■ Excerpted records
——————————

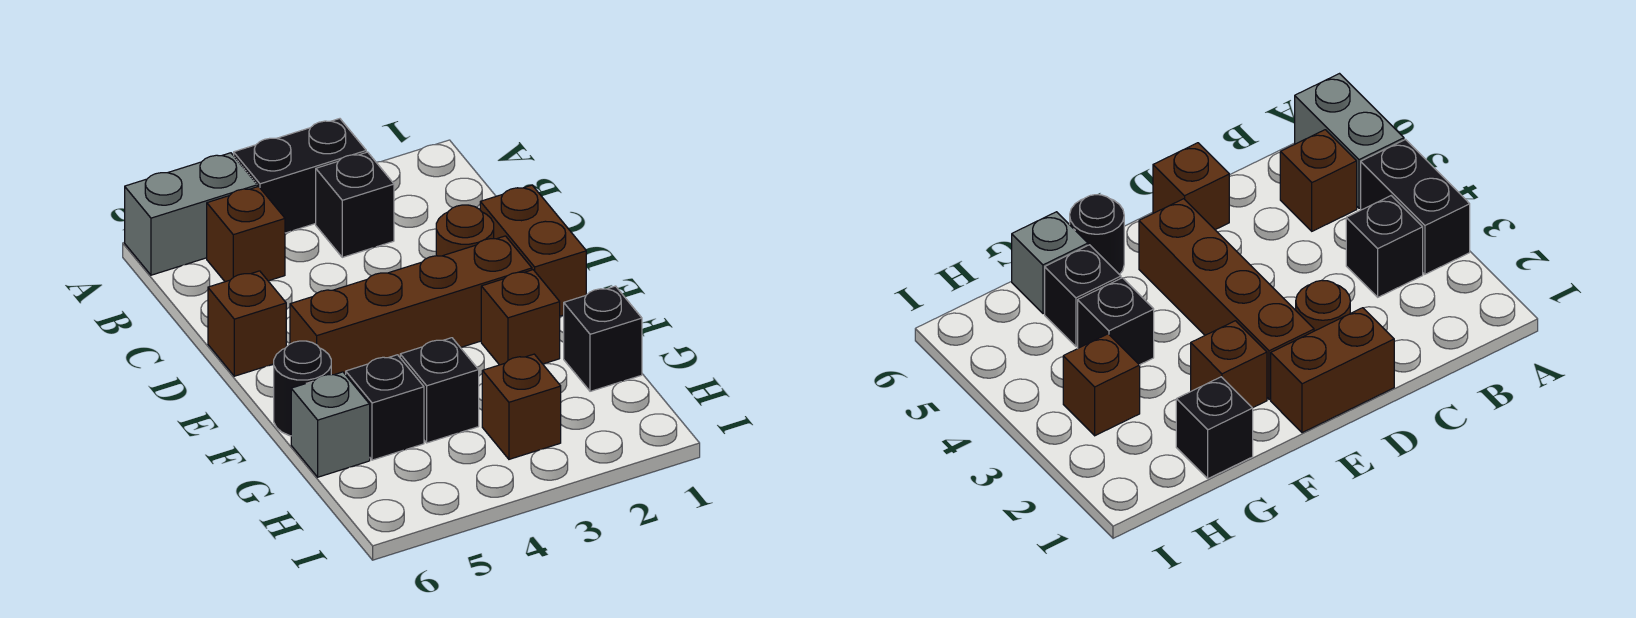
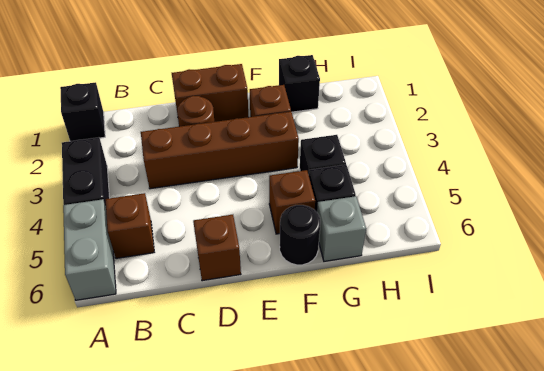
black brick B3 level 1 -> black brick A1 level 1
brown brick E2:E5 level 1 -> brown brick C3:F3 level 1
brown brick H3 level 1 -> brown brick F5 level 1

——————————

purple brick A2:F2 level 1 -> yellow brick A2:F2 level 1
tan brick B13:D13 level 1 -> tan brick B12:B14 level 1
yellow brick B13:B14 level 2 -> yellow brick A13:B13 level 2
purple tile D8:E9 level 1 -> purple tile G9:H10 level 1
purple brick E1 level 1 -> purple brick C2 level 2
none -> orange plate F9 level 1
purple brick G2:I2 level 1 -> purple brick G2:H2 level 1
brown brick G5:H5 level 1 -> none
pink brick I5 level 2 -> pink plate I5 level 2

——————————

■ Task statement
Would you print exactly and only the lines of the material above that run from the line with "purple brick G2:I2" through the line with "pink brick I5", both included?

■ Written reply
purple brick G2:I2 level 1 -> purple brick G2:H2 level 1
brown brick G5:H5 level 1 -> none
pink brick I5 level 2 -> pink plate I5 level 2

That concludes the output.